### What the task requires
Reproduce every line of the records below word for word, omitting the picture lines.
-------- Data for the task
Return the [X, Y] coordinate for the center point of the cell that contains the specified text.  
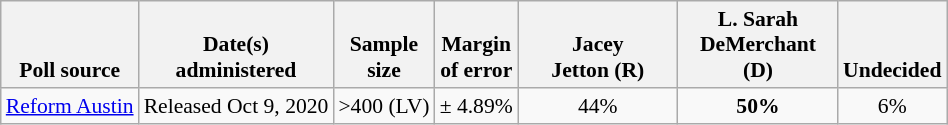
L. SarahDeMerchant (D) [758, 44]
± 4.89% [476, 106]
Marginof error [476, 44]
Released Oct 9, 2020 [236, 106]
>400 (LV) [384, 106]
Undecided [892, 44]
44% [598, 106]
50% [758, 106]
Reform Austin [70, 106]
Samplesize [384, 44]
JaceyJetton (R) [598, 44]
Poll source [70, 44]
6% [892, 106]
Date(s)administered [236, 44]
Capture the cell that displays the provided text and extract its [X, Y] central coordinate. 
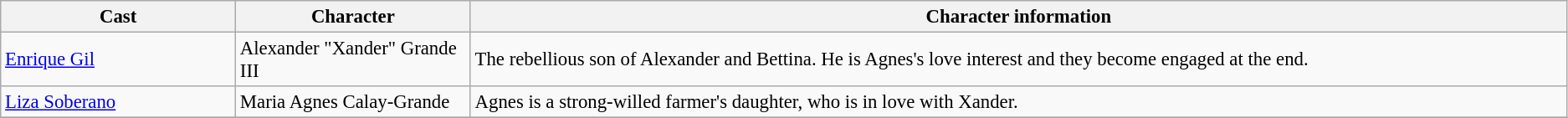
Liza Soberano [119, 102]
Maria Agnes Calay-Grande [353, 102]
Agnes is a strong-willed farmer's daughter, who is in love with Xander. [1018, 102]
Enrique Gil [119, 60]
Alexander "Xander" Grande III [353, 60]
Character information [1018, 17]
The rebellious son of Alexander and Bettina. He is Agnes's love interest and they become engaged at the end. [1018, 60]
Character [353, 17]
Cast [119, 17]
Provide the [X, Y] coordinate of the cell's center where the given text is located.  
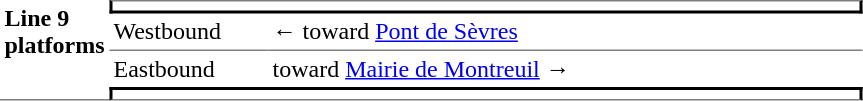
Westbound [188, 33]
Line 9 platforms [54, 50]
Eastbound [188, 69]
toward Mairie de Montreuil → [565, 69]
← toward Pont de Sèvres [565, 33]
For the text-containing cell, return its midpoint in (x, y) coordinate format. 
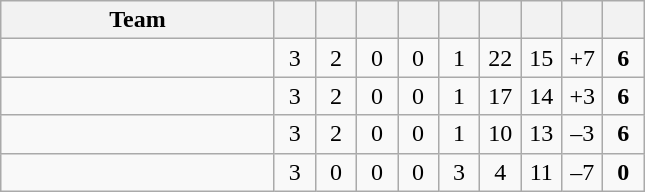
15 (542, 58)
13 (542, 134)
10 (500, 134)
Team (138, 20)
+7 (582, 58)
11 (542, 172)
+3 (582, 96)
22 (500, 58)
17 (500, 96)
4 (500, 172)
–7 (582, 172)
–3 (582, 134)
14 (542, 96)
Locate the cell with the specified text and output its [X, Y] center coordinate. 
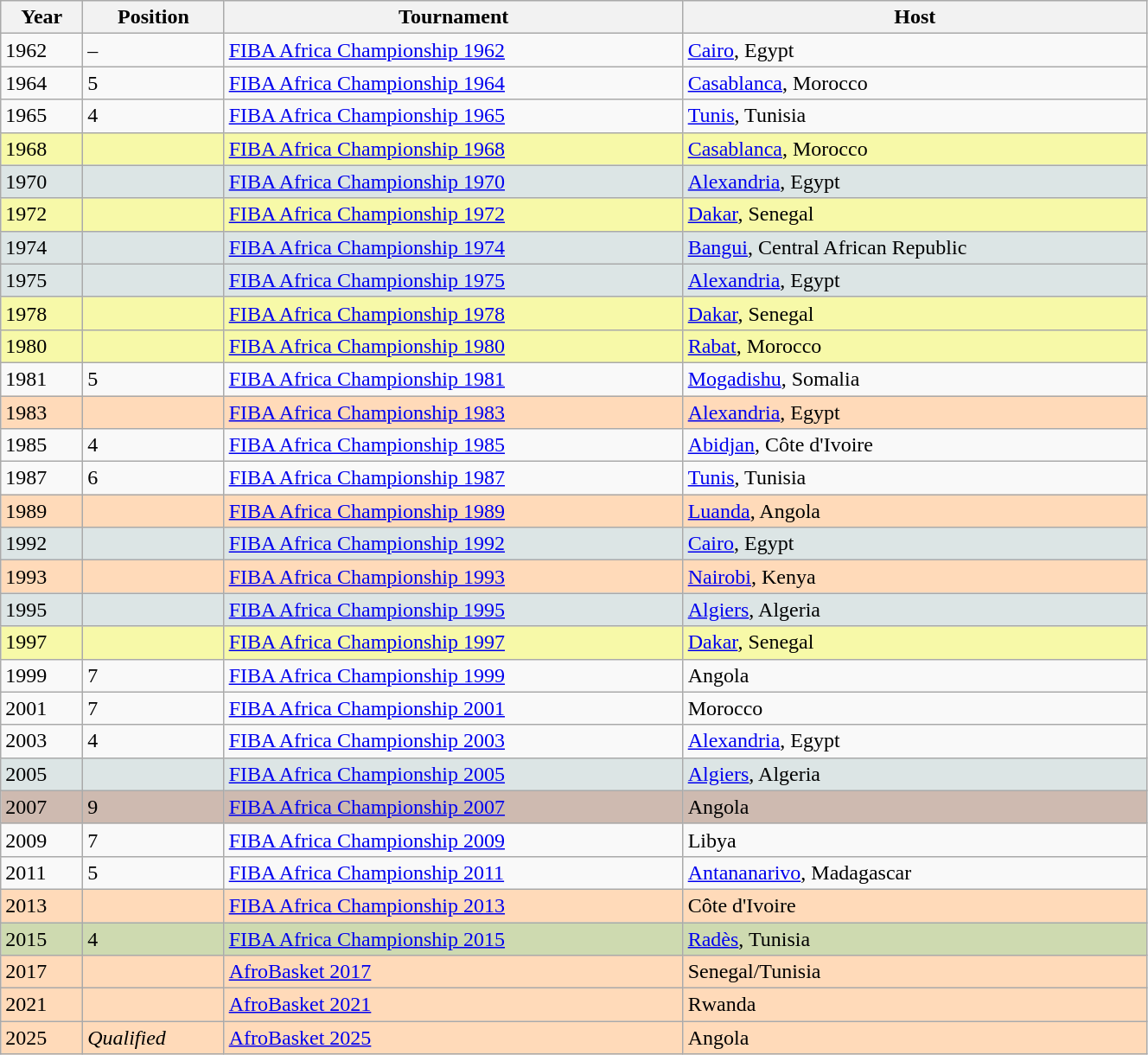
FIBA Africa Championship 1983 [453, 412]
FIBA Africa Championship 2011 [453, 872]
FIBA Africa Championship 1978 [453, 313]
2025 [41, 1037]
1974 [41, 247]
FIBA Africa Championship 1980 [453, 346]
9 [154, 807]
1981 [41, 379]
1972 [41, 214]
2021 [41, 1004]
1968 [41, 149]
AfroBasket 2025 [453, 1037]
Year [41, 17]
FIBA Africa Championship 2009 [453, 839]
2005 [41, 774]
Libya [915, 839]
1992 [41, 544]
FIBA Africa Championship 1970 [453, 182]
1997 [41, 642]
FIBA Africa Championship 1997 [453, 642]
FIBA Africa Championship 2013 [453, 905]
FIBA Africa Championship 1974 [453, 247]
1962 [41, 50]
FIBA Africa Championship 1964 [453, 83]
Morocco [915, 708]
Mogadishu, Somalia [915, 379]
– [154, 50]
1978 [41, 313]
1975 [41, 280]
AfroBasket 2021 [453, 1004]
Radès, Tunisia [915, 938]
FIBA Africa Championship 1972 [453, 214]
1983 [41, 412]
FIBA Africa Championship 2015 [453, 938]
FIBA Africa Championship 1992 [453, 544]
FIBA Africa Championship 1989 [453, 511]
2009 [41, 839]
Tournament [453, 17]
2001 [41, 708]
2017 [41, 972]
FIBA Africa Championship 1962 [453, 50]
Qualified [154, 1037]
FIBA Africa Championship 1999 [453, 675]
Abidjan, Côte d'Ivoire [915, 445]
FIBA Africa Championship 1985 [453, 445]
Bangui, Central African Republic [915, 247]
2013 [41, 905]
6 [154, 478]
2011 [41, 872]
1987 [41, 478]
FIBA Africa Championship 1968 [453, 149]
FIBA Africa Championship 1993 [453, 577]
Position [154, 17]
Rabat, Morocco [915, 346]
Senegal/Tunisia [915, 972]
FIBA Africa Championship 2001 [453, 708]
1989 [41, 511]
Host [915, 17]
Rwanda [915, 1004]
FIBA Africa Championship 1987 [453, 478]
FIBA Africa Championship 2003 [453, 741]
1964 [41, 83]
Antananarivo, Madagascar [915, 872]
1999 [41, 675]
FIBA Africa Championship 1965 [453, 116]
2003 [41, 741]
Côte d'Ivoire [915, 905]
FIBA Africa Championship 1995 [453, 609]
FIBA Africa Championship 1975 [453, 280]
2007 [41, 807]
FIBA Africa Championship 2007 [453, 807]
1965 [41, 116]
Luanda, Angola [915, 511]
Nairobi, Kenya [915, 577]
FIBA Africa Championship 1981 [453, 379]
1993 [41, 577]
1980 [41, 346]
2015 [41, 938]
1985 [41, 445]
FIBA Africa Championship 2005 [453, 774]
1970 [41, 182]
1995 [41, 609]
AfroBasket 2017 [453, 972]
Return the (X, Y) coordinate for the center point of the cell that contains the specified text.  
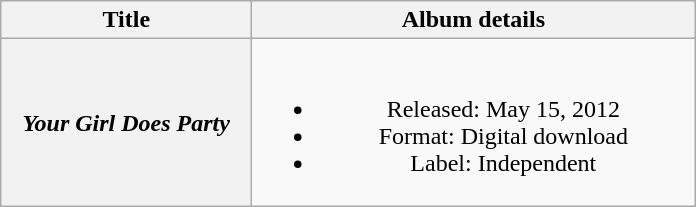
Title (126, 20)
Album details (474, 20)
Released: May 15, 2012Format: Digital downloadLabel: Independent (474, 122)
Your Girl Does Party (126, 122)
Determine the [X, Y] coordinate at the center of the cell enclosing the given text.  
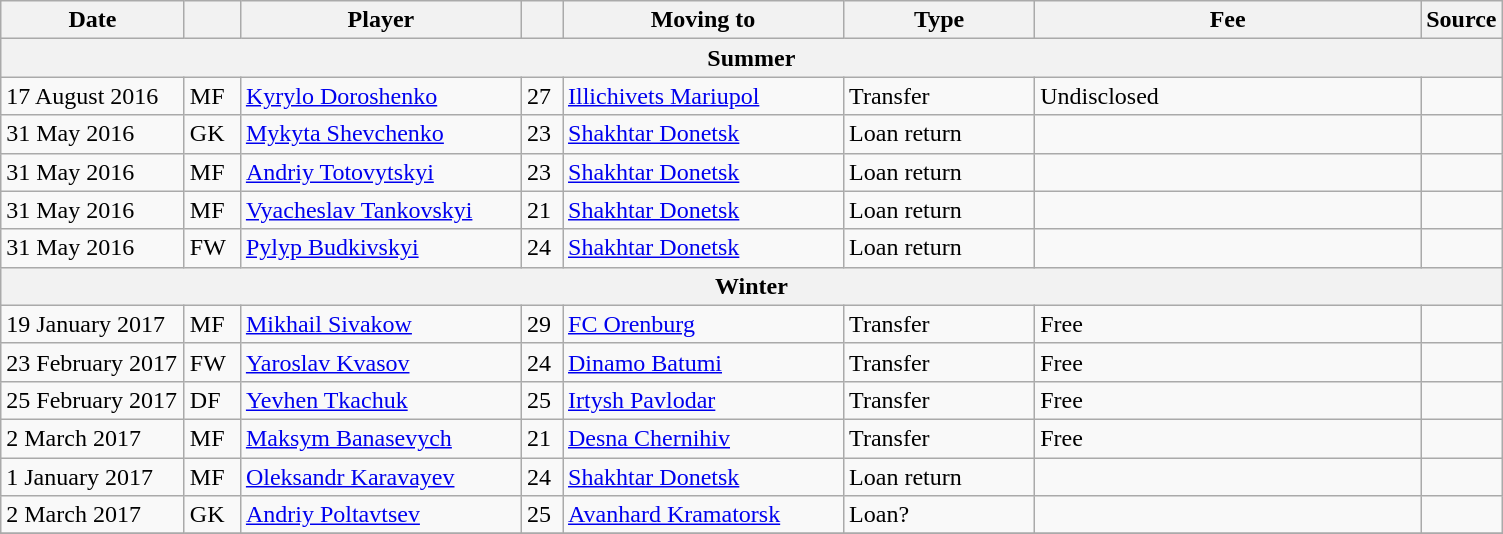
Pylyp Budkivskyi [380, 248]
Loan? [940, 515]
Vyacheslav Tankovskyi [380, 210]
1 January 2017 [93, 477]
25 February 2017 [93, 400]
Kyrylo Doroshenko [380, 96]
Undisclosed [1228, 96]
Summer [752, 58]
Moving to [702, 20]
Illichivets Mariupol [702, 96]
19 January 2017 [93, 324]
17 August 2016 [93, 96]
Type [940, 20]
29 [542, 324]
Oleksandr Karavayev [380, 477]
Andriy Poltavtsev [380, 515]
Player [380, 20]
Irtysh Pavlodar [702, 400]
Mikhail Sivakow [380, 324]
Andriy Totovytskyi [380, 172]
Dinamo Batumi [702, 362]
Yevhen Tkachuk [380, 400]
Fee [1228, 20]
FC Orenburg [702, 324]
Desna Chernihiv [702, 438]
Date [93, 20]
Source [1462, 20]
Winter [752, 286]
Avanhard Kramatorsk [702, 515]
Yaroslav Kvasov [380, 362]
23 February 2017 [93, 362]
Mykyta Shevchenko [380, 134]
27 [542, 96]
Maksym Banasevych [380, 438]
DF [212, 400]
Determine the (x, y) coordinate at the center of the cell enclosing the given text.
----------------
### Written answer
Return the [X, Y] coordinate for the center point of the cell that contains the specified text.  
L. SarahDeMerchant (D) [758, 44]
± 4.89% [476, 106]
Marginof error [476, 44]
Released Oct 9, 2020 [236, 106]
>400 (LV) [384, 106]
Undecided [892, 44]
44% [598, 106]
50% [758, 106]
Reform Austin [70, 106]
Samplesize [384, 44]
JaceyJetton (R) [598, 44]
Poll source [70, 44]
6% [892, 106]
Date(s)administered [236, 44]
Capture the cell that displays the provided text and extract its [X, Y] central coordinate. 
Liza Soberano [119, 102]
Maria Agnes Calay-Grande [353, 102]
Agnes is a strong-willed farmer's daughter, who is in love with Xander. [1018, 102]
Enrique Gil [119, 60]
Alexander "Xander" Grande III [353, 60]
Character information [1018, 17]
The rebellious son of Alexander and Bettina. He is Agnes's love interest and they become engaged at the end. [1018, 60]
Character [353, 17]
Cast [119, 17]
Provide the [X, Y] coordinate of the cell's center where the given text is located.  
Westbound [188, 33]
Line 9 platforms [54, 50]
Eastbound [188, 69]
toward Mairie de Montreuil → [565, 69]
← toward Pont de Sèvres [565, 33]
For the text-containing cell, return its midpoint in (x, y) coordinate format. 
15 (542, 58)
13 (542, 134)
10 (500, 134)
Team (138, 20)
+7 (582, 58)
11 (542, 172)
+3 (582, 96)
22 (500, 58)
17 (500, 96)
4 (500, 172)
–7 (582, 172)
–3 (582, 134)
14 (542, 96)
Locate the cell with the specified text and output its [X, Y] center coordinate. 
FIBA Africa Championship 1983 [453, 412]
FIBA Africa Championship 2011 [453, 872]
FIBA Africa Championship 1978 [453, 313]
2025 [41, 1037]
1974 [41, 247]
FIBA Africa Championship 1980 [453, 346]
9 [154, 807]
1981 [41, 379]
1972 [41, 214]
2021 [41, 1004]
1968 [41, 149]
AfroBasket 2025 [453, 1037]
Year [41, 17]
FIBA Africa Championship 2009 [453, 839]
2005 [41, 774]
Libya [915, 839]
1992 [41, 544]
FIBA Africa Championship 1970 [453, 182]
1997 [41, 642]
FIBA Africa Championship 1997 [453, 642]
FIBA Africa Championship 2013 [453, 905]
FIBA Africa Championship 1974 [453, 247]
1962 [41, 50]
FIBA Africa Championship 1964 [453, 83]
Morocco [915, 708]
Mogadishu, Somalia [915, 379]
– [154, 50]
1978 [41, 313]
1975 [41, 280]
AfroBasket 2021 [453, 1004]
Radès, Tunisia [915, 938]
FIBA Africa Championship 1972 [453, 214]
1983 [41, 412]
FIBA Africa Championship 2015 [453, 938]
FIBA Africa Championship 1992 [453, 544]
FIBA Africa Championship 1989 [453, 511]
2009 [41, 839]
Tournament [453, 17]
2001 [41, 708]
2017 [41, 972]
FIBA Africa Championship 1962 [453, 50]
Qualified [154, 1037]
FIBA Africa Championship 1999 [453, 675]
Abidjan, Côte d'Ivoire [915, 445]
FIBA Africa Championship 1985 [453, 445]
Bangui, Central African Republic [915, 247]
2013 [41, 905]
6 [154, 478]
2011 [41, 872]
1987 [41, 478]
FIBA Africa Championship 1968 [453, 149]
FIBA Africa Championship 1993 [453, 577]
Position [154, 17]
Rabat, Morocco [915, 346]
Senegal/Tunisia [915, 972]
FIBA Africa Championship 2001 [453, 708]
1989 [41, 511]
Host [915, 17]
Rwanda [915, 1004]
FIBA Africa Championship 1987 [453, 478]
FIBA Africa Championship 2003 [453, 741]
1964 [41, 83]
Antananarivo, Madagascar [915, 872]
1999 [41, 675]
FIBA Africa Championship 1965 [453, 116]
2003 [41, 741]
Côte d'Ivoire [915, 905]
FIBA Africa Championship 1995 [453, 609]
FIBA Africa Championship 1975 [453, 280]
2007 [41, 807]
FIBA Africa Championship 2007 [453, 807]
1965 [41, 116]
Luanda, Angola [915, 511]
Nairobi, Kenya [915, 577]
FIBA Africa Championship 1981 [453, 379]
1993 [41, 577]
1980 [41, 346]
2015 [41, 938]
1985 [41, 445]
FIBA Africa Championship 2005 [453, 774]
1970 [41, 182]
1995 [41, 609]
AfroBasket 2017 [453, 972]
Return the (X, Y) coordinate for the center point of the cell that contains the specified text.  
Title (126, 20)
Album details (474, 20)
Released: May 15, 2012Format: Digital downloadLabel: Independent (474, 122)
Your Girl Does Party (126, 122)
Determine the [X, Y] coordinate at the center of the cell enclosing the given text.  
Pylyp Budkivskyi [380, 248]
Loan? [940, 515]
Vyacheslav Tankovskyi [380, 210]
1 January 2017 [93, 477]
25 February 2017 [93, 400]
Kyrylo Doroshenko [380, 96]
Undisclosed [1228, 96]
Summer [752, 58]
Moving to [702, 20]
Illichivets Mariupol [702, 96]
19 January 2017 [93, 324]
17 August 2016 [93, 96]
Type [940, 20]
29 [542, 324]
Oleksandr Karavayev [380, 477]
Andriy Poltavtsev [380, 515]
Player [380, 20]
Irtysh Pavlodar [702, 400]
Mikhail Sivakow [380, 324]
Andriy Totovytskyi [380, 172]
Dinamo Batumi [702, 362]
Yevhen Tkachuk [380, 400]
Fee [1228, 20]
FC Orenburg [702, 324]
Desna Chernihiv [702, 438]
Date [93, 20]
Source [1462, 20]
Winter [752, 286]
Avanhard Kramatorsk [702, 515]
Yaroslav Kvasov [380, 362]
23 February 2017 [93, 362]
Mykyta Shevchenko [380, 134]
27 [542, 96]
Maksym Banasevych [380, 438]
DF [212, 400]
Determine the (x, y) coordinate at the center of the cell enclosing the given text.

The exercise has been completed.